▸ INSTRUCTIONS TO FOLLOW: Copy out the data below. Leave nothing out and alter nothing.

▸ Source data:
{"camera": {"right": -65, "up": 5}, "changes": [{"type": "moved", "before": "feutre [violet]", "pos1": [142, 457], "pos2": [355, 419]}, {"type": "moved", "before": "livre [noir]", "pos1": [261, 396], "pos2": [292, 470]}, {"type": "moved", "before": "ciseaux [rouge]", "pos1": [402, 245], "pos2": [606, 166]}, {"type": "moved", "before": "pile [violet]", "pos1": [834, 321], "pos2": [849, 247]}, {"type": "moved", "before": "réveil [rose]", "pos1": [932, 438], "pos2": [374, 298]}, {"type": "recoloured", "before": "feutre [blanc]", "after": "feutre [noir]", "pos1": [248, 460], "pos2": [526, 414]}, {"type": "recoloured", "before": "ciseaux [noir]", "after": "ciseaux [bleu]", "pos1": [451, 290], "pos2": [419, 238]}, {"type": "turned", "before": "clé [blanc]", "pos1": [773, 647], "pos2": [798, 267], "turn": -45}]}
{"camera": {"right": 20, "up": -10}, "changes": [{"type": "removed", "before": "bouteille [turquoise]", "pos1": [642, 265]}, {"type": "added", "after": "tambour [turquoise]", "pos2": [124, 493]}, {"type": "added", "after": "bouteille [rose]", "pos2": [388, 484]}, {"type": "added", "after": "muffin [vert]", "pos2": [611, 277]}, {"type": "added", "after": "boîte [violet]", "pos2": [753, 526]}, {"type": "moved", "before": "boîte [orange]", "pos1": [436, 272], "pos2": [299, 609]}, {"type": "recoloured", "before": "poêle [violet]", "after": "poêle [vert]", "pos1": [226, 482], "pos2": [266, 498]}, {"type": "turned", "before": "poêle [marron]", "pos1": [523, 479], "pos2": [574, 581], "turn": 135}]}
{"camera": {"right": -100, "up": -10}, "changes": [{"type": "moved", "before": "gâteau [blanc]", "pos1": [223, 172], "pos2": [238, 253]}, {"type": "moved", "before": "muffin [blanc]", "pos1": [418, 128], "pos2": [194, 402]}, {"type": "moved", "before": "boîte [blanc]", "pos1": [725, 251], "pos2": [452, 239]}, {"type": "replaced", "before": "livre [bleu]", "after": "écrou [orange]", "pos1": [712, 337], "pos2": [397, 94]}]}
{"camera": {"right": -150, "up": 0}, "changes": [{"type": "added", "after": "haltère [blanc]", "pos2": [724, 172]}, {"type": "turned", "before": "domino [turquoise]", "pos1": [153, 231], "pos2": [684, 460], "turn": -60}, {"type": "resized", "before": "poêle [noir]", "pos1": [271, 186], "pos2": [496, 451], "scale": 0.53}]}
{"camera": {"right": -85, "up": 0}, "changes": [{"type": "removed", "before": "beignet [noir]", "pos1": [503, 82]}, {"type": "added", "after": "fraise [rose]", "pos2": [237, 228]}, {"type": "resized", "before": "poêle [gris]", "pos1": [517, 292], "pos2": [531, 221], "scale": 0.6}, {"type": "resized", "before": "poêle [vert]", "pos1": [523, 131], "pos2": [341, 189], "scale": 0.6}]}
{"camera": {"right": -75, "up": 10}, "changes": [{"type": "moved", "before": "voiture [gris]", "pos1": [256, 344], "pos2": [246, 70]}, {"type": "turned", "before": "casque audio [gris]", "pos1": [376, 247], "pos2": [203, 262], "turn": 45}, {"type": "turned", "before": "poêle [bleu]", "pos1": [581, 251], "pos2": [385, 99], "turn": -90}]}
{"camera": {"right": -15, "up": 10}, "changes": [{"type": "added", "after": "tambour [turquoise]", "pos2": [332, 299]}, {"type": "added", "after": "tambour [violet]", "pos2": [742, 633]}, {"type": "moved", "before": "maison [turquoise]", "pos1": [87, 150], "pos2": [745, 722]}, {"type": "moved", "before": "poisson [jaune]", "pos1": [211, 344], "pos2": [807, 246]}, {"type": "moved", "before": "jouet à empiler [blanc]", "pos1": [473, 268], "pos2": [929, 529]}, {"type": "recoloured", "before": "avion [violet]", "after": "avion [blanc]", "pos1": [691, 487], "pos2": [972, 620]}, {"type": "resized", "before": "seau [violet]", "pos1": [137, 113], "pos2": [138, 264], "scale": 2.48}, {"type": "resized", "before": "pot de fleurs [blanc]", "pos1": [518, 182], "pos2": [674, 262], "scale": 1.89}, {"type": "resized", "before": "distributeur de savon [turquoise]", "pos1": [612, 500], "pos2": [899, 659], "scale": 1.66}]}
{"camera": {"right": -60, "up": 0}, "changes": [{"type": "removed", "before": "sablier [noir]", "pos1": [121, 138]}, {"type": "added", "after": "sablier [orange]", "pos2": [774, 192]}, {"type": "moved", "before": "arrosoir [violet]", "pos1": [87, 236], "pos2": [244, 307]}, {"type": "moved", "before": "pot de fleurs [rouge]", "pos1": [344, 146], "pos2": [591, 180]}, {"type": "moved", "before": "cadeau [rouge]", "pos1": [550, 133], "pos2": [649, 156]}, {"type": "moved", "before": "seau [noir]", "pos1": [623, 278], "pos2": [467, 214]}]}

▸ PROBLEM SOLUTION:
{"camera": {"right": -65, "up": 5}, "changes": [{"type": "moved", "before": "feutre [violet]", "pos1": [142, 457], "pos2": [355, 419]}, {"type": "moved", "before": "livre [noir]", "pos1": [261, 396], "pos2": [292, 470]}, {"type": "moved", "before": "ciseaux [rouge]", "pos1": [402, 245], "pos2": [606, 166]}, {"type": "moved", "before": "pile [violet]", "pos1": [834, 321], "pos2": [849, 247]}, {"type": "moved", "before": "réveil [rose]", "pos1": [932, 438], "pos2": [374, 298]}, {"type": "recoloured", "before": "feutre [blanc]", "after": "feutre [noir]", "pos1": [248, 460], "pos2": [526, 414]}, {"type": "recoloured", "before": "ciseaux [noir]", "after": "ciseaux [bleu]", "pos1": [451, 290], "pos2": [419, 238]}, {"type": "turned", "before": "clé [blanc]", "pos1": [773, 647], "pos2": [798, 267], "turn": -45}]}
{"camera": {"right": 20, "up": -10}, "changes": [{"type": "removed", "before": "bouteille [turquoise]", "pos1": [642, 265]}, {"type": "added", "after": "tambour [turquoise]", "pos2": [124, 493]}, {"type": "added", "after": "bouteille [rose]", "pos2": [388, 484]}, {"type": "added", "after": "muffin [vert]", "pos2": [611, 277]}, {"type": "added", "after": "boîte [violet]", "pos2": [753, 526]}, {"type": "moved", "before": "boîte [orange]", "pos1": [436, 272], "pos2": [299, 609]}, {"type": "recoloured", "before": "poêle [violet]", "after": "poêle [vert]", "pos1": [226, 482], "pos2": [266, 498]}, {"type": "turned", "before": "poêle [marron]", "pos1": [523, 479], "pos2": [574, 581], "turn": 135}]}
{"camera": {"right": -100, "up": -10}, "changes": [{"type": "moved", "before": "gâteau [blanc]", "pos1": [223, 172], "pos2": [238, 253]}, {"type": "moved", "before": "muffin [blanc]", "pos1": [418, 128], "pos2": [194, 402]}, {"type": "moved", "before": "boîte [blanc]", "pos1": [725, 251], "pos2": [452, 239]}, {"type": "replaced", "before": "livre [bleu]", "after": "écrou [orange]", "pos1": [712, 337], "pos2": [397, 94]}]}
{"camera": {"right": -150, "up": 0}, "changes": [{"type": "added", "after": "haltère [blanc]", "pos2": [724, 172]}, {"type": "turned", "before": "domino [turquoise]", "pos1": [153, 231], "pos2": [684, 460], "turn": -60}, {"type": "resized", "before": "poêle [noir]", "pos1": [271, 186], "pos2": [496, 451], "scale": 0.53}]}
{"camera": {"right": -85, "up": 0}, "changes": [{"type": "removed", "before": "beignet [noir]", "pos1": [503, 82]}, {"type": "added", "after": "fraise [rose]", "pos2": [237, 228]}, {"type": "resized", "before": "poêle [gris]", "pos1": [517, 292], "pos2": [531, 221], "scale": 0.6}, {"type": "resized", "before": "poêle [vert]", "pos1": [523, 131], "pos2": [341, 189], "scale": 0.6}]}
{"camera": {"right": -75, "up": 10}, "changes": [{"type": "moved", "before": "voiture [gris]", "pos1": [256, 344], "pos2": [246, 70]}, {"type": "turned", "before": "casque audio [gris]", "pos1": [376, 247], "pos2": [203, 262], "turn": 45}, {"type": "turned", "before": "poêle [bleu]", "pos1": [581, 251], "pos2": [385, 99], "turn": -90}]}
{"camera": {"right": -15, "up": 10}, "changes": [{"type": "added", "after": "tambour [turquoise]", "pos2": [332, 299]}, {"type": "added", "after": "tambour [violet]", "pos2": [742, 633]}, {"type": "moved", "before": "maison [turquoise]", "pos1": [87, 150], "pos2": [745, 722]}, {"type": "moved", "before": "poisson [jaune]", "pos1": [211, 344], "pos2": [807, 246]}, {"type": "moved", "before": "jouet à empiler [blanc]", "pos1": [473, 268], "pos2": [929, 529]}, {"type": "recoloured", "before": "avion [violet]", "after": "avion [blanc]", "pos1": [691, 487], "pos2": [972, 620]}, {"type": "resized", "before": "seau [violet]", "pos1": [137, 113], "pos2": [138, 264], "scale": 2.48}, {"type": "resized", "before": "pot de fleurs [blanc]", "pos1": [518, 182], "pos2": [674, 262], "scale": 1.89}, {"type": "resized", "before": "distributeur de savon [turquoise]", "pos1": [612, 500], "pos2": [899, 659], "scale": 1.66}]}
{"camera": {"right": -60, "up": 0}, "changes": [{"type": "removed", "before": "sablier [noir]", "pos1": [121, 138]}, {"type": "added", "after": "sablier [orange]", "pos2": [774, 192]}, {"type": "moved", "before": "arrosoir [violet]", "pos1": [87, 236], "pos2": [244, 307]}, {"type": "moved", "before": "pot de fleurs [rouge]", "pos1": [344, 146], "pos2": [591, 180]}, {"type": "moved", "before": "cadeau [rouge]", "pos1": [550, 133], "pos2": [649, 156]}, {"type": "moved", "before": "seau [noir]", "pos1": [623, 278], "pos2": [467, 214]}]}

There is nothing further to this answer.